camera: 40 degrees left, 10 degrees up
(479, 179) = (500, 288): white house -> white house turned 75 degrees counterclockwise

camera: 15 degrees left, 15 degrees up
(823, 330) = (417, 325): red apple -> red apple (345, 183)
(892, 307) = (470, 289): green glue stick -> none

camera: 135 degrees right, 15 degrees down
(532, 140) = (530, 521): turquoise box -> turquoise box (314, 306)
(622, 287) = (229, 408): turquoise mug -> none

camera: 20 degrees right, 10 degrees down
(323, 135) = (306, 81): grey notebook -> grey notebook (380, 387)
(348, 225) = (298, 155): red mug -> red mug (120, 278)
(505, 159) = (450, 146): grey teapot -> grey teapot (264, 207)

==

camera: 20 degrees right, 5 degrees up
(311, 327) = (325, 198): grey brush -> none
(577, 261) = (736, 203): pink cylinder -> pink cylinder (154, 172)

...

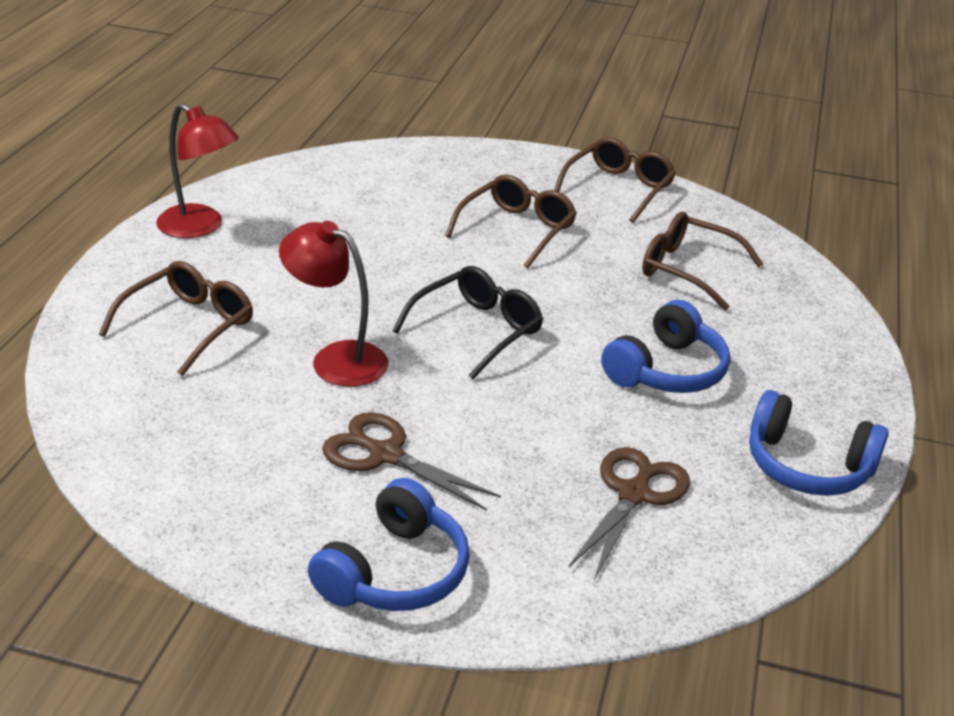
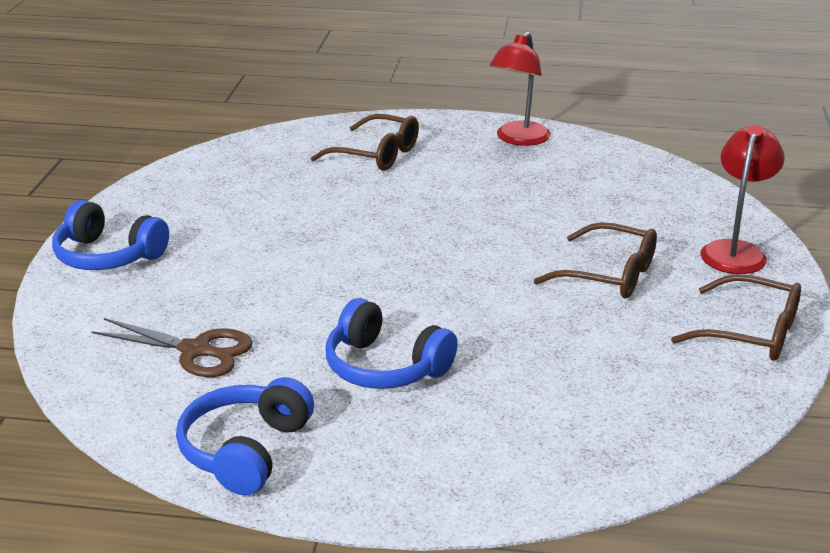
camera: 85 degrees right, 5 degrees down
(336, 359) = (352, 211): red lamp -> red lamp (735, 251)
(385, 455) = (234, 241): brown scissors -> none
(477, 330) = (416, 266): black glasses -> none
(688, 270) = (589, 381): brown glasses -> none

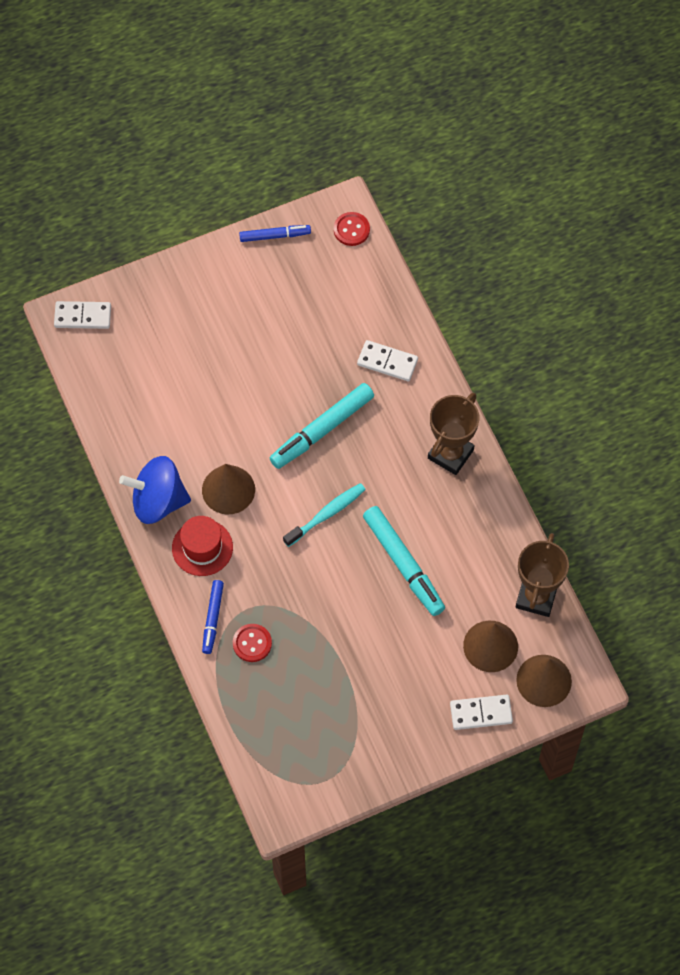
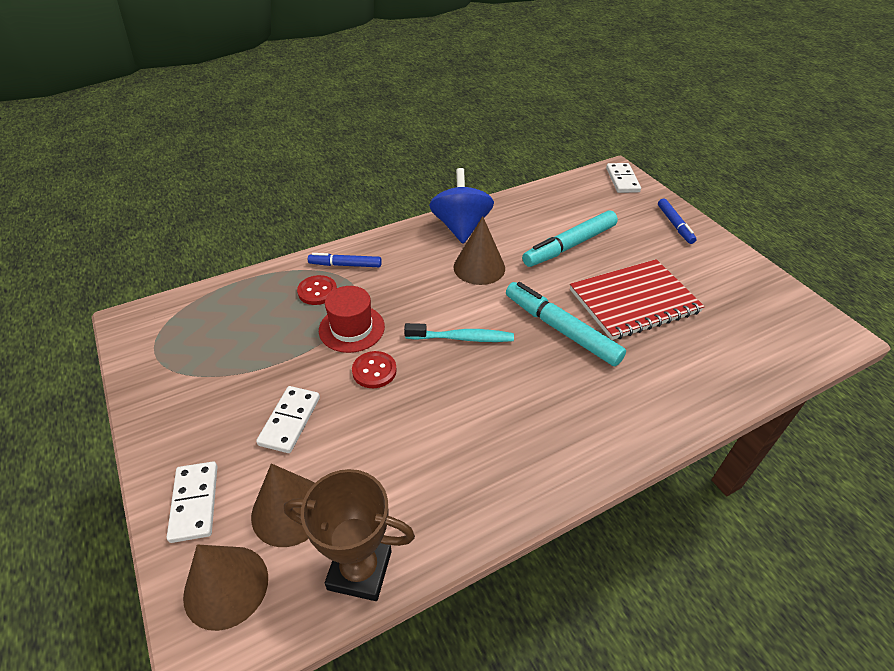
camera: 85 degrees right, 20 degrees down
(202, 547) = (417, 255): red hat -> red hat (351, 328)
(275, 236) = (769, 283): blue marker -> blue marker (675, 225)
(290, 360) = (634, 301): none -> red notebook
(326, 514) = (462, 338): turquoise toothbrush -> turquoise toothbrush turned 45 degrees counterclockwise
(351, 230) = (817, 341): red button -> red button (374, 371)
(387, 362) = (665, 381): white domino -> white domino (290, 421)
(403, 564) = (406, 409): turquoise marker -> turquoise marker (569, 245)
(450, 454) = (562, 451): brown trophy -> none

Exercise brief:
With the line holding "camera: 20 degrees right, 10 degrees down" as the first and the line holding "(505, 159) = (450, 146): grey" as the last, set down that range of the entries above exactly, and nothing else.

Your solution:
camera: 20 degrees right, 10 degrees down
(323, 135) = (306, 81): grey notebook -> grey notebook (380, 387)
(348, 225) = (298, 155): red mug -> red mug (120, 278)
(505, 159) = (450, 146): grey teapot -> grey teapot (264, 207)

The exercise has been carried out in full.